INFORMATION GIVEN:

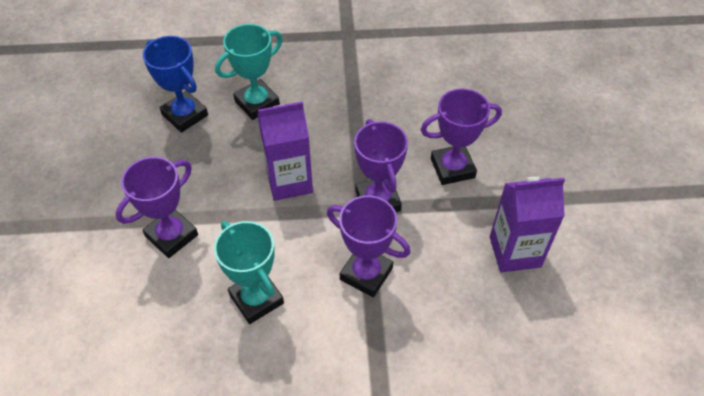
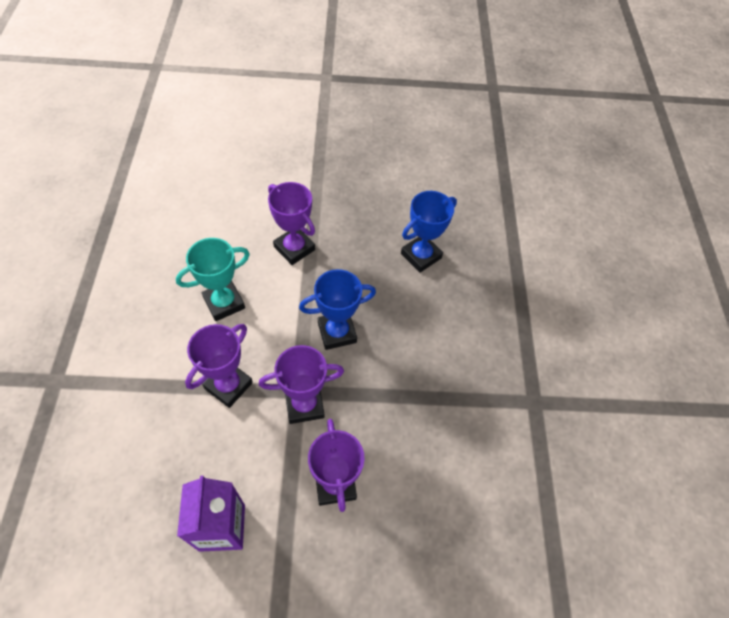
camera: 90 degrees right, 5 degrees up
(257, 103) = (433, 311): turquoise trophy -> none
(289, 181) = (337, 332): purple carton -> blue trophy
* * *
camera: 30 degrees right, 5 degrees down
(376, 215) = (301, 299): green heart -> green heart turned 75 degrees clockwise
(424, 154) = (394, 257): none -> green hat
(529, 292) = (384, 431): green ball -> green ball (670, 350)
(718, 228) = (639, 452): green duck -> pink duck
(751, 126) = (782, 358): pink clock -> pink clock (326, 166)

WHAT YOU SHOULD DO: Within the listing, how many lines hold the string "right"? State that number alone.

ANSWER SPACE: 2